### Given entries:

-------

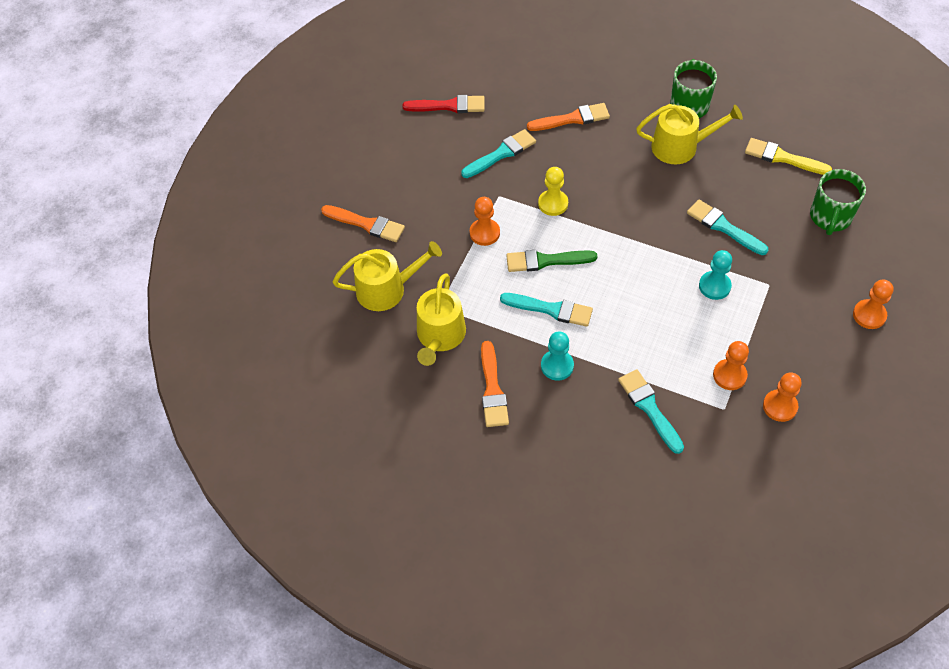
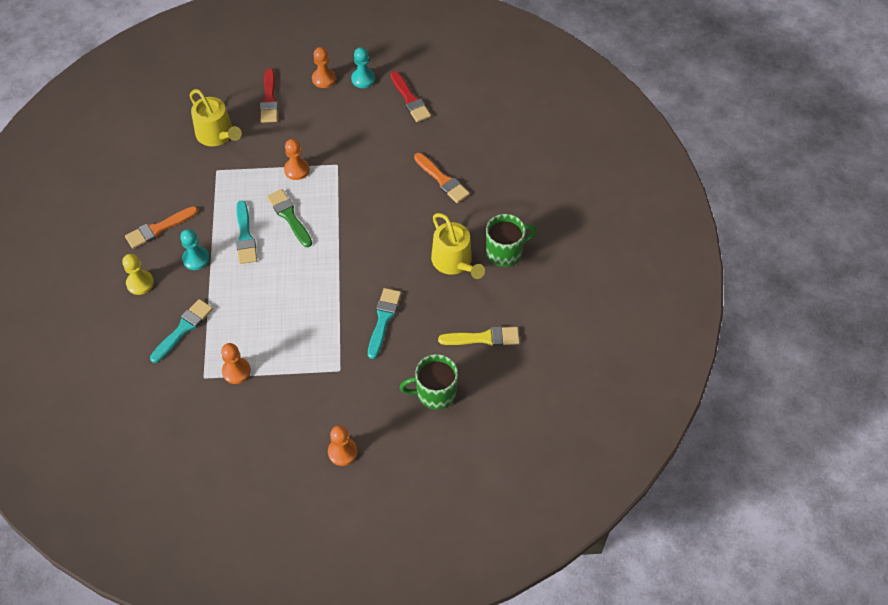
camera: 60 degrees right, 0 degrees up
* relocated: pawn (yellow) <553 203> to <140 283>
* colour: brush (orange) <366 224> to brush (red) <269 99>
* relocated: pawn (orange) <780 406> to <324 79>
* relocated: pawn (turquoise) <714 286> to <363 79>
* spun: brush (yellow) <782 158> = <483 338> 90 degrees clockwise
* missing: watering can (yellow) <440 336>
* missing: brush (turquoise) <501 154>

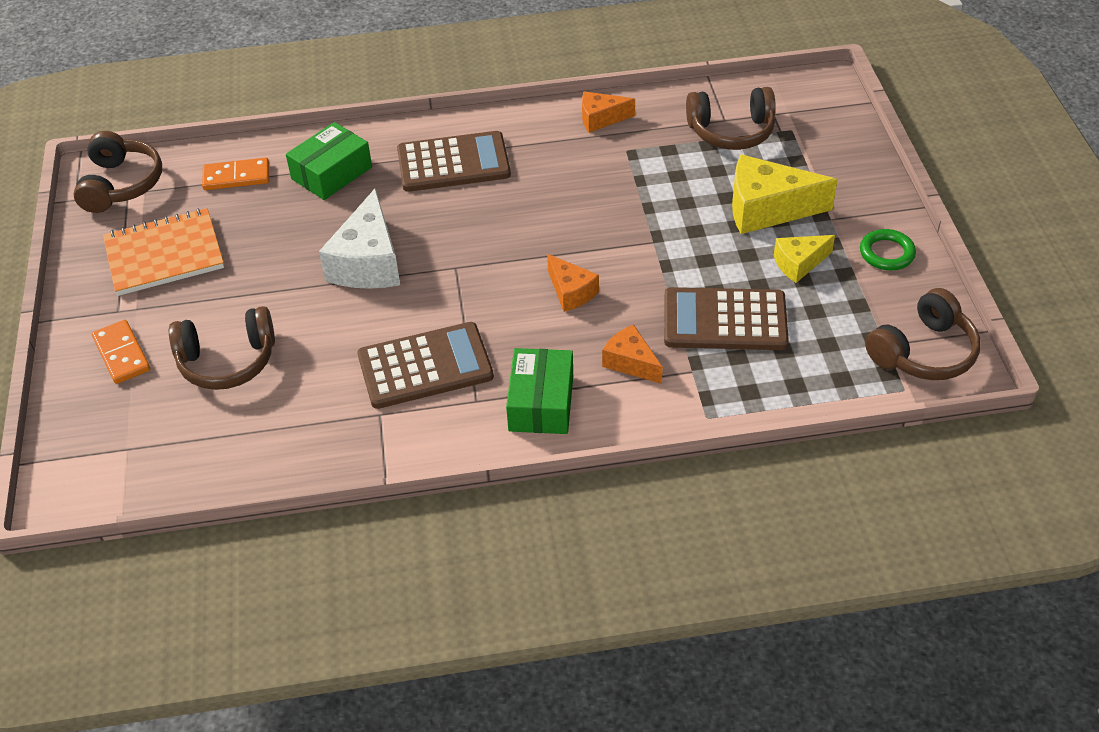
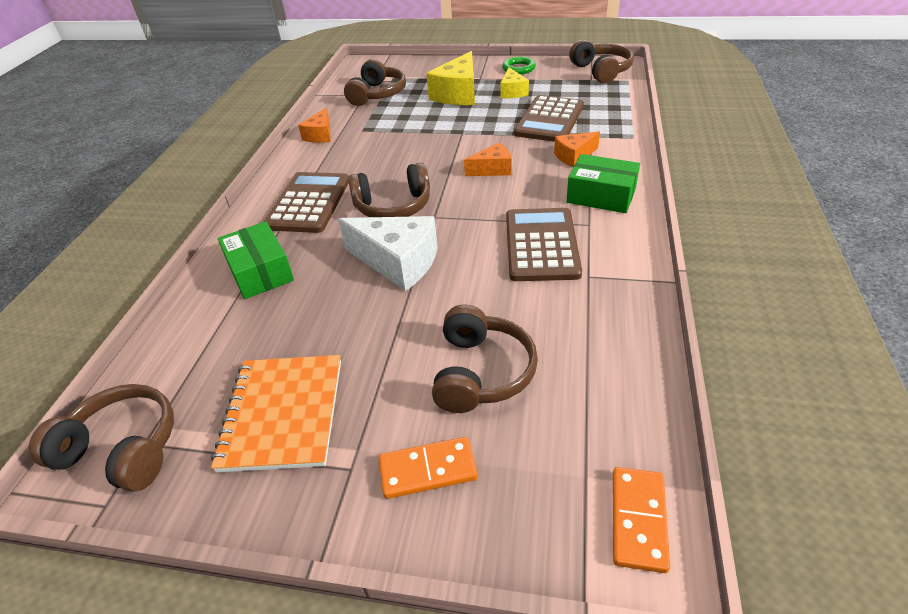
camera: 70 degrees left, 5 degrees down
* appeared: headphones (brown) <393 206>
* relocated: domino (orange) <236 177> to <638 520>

-------

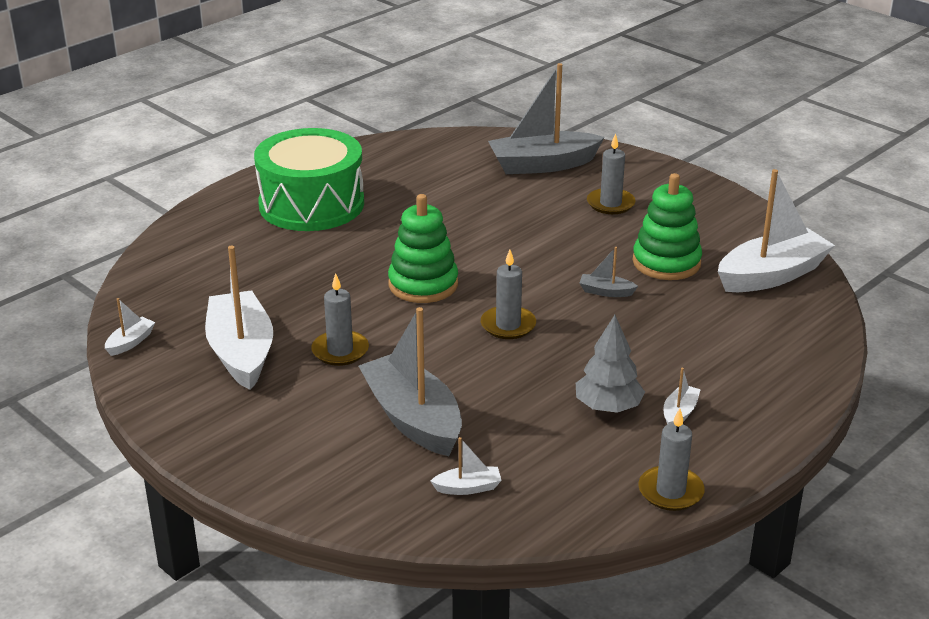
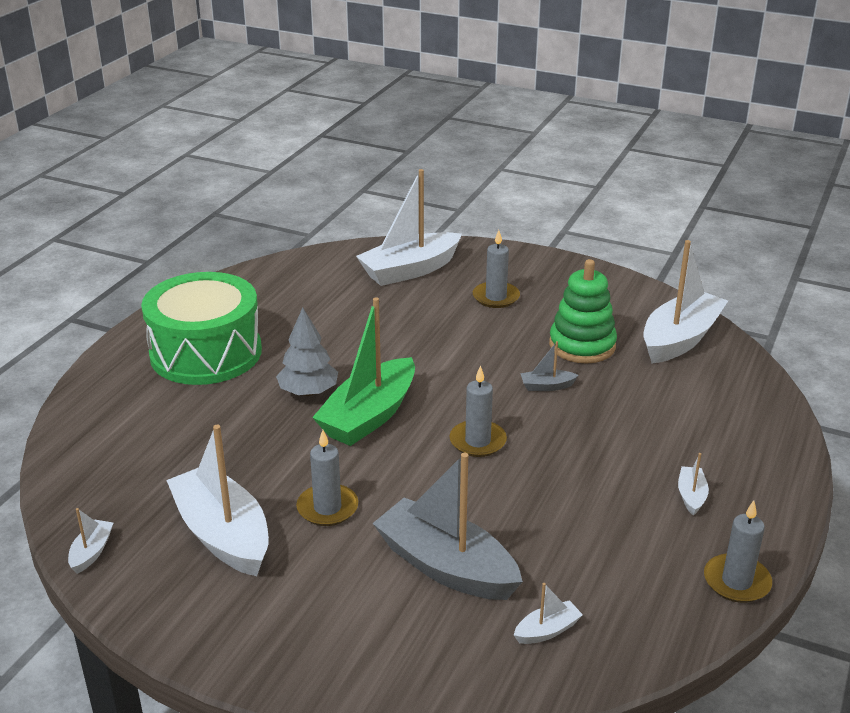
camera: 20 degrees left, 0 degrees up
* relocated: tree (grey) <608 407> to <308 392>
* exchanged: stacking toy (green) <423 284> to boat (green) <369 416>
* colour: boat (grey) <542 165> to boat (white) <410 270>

-------

### Your assignment:
The answer must consist of every line from the entries above that contains "yellow".

### Response to the exercise:
* relocated: pawn (yellow) <553 203> to <140 283>
* spun: brush (yellow) <782 158> = <483 338> 90 degrees clockwise
* missing: watering can (yellow) <440 336>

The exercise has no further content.